Looking at the data below, state how many lines contain "none". No other words are wanted.

Material for this task below:

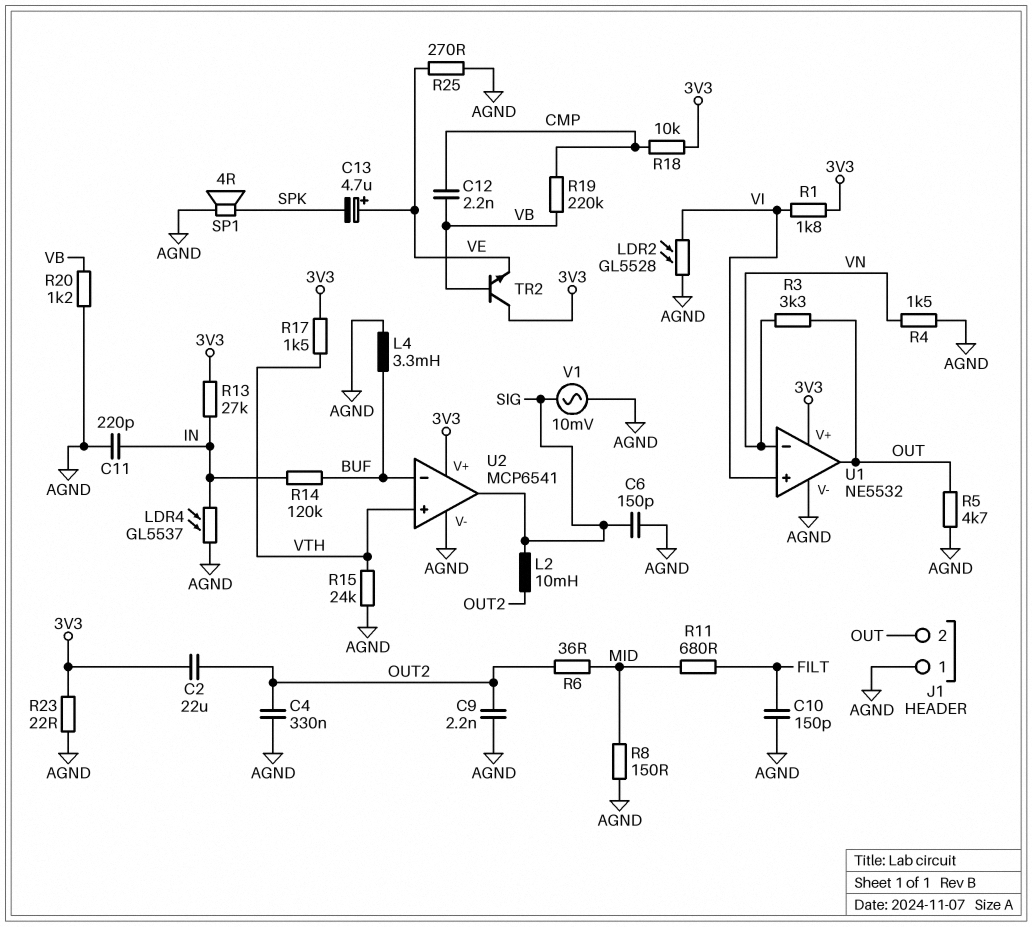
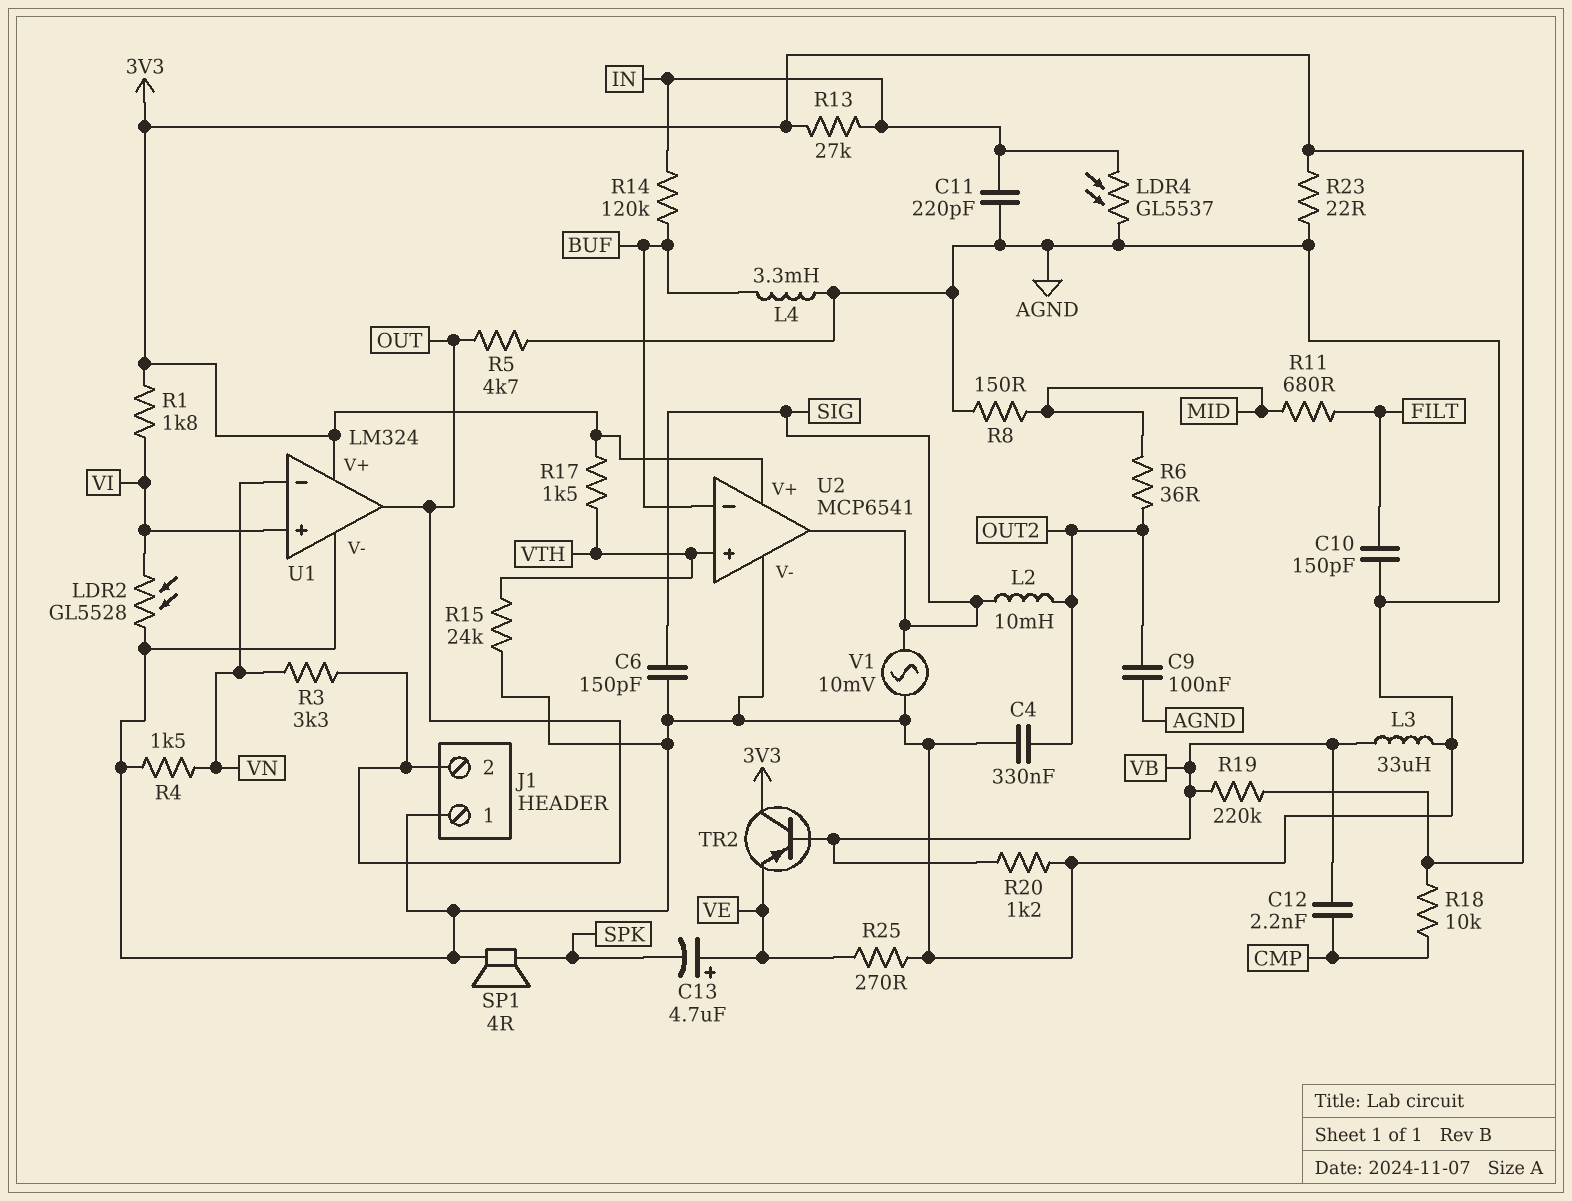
C2: 22uF (3V3, OUT2) -> none
C9: 2.2nF (AGND, OUT2) -> 100nF (AGND, OUT2)
L3: none -> 33uH (AGND, VB)
R19: 220k (CMP, VB) -> 220k (3V3, VB)
TR2: NPN (B VB, C 3V3, E VE) -> PNP (B VB, C 3V3, E VE)
U1: NE5532 -> LM324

End of Material for this task.

• **Solution to this task**
2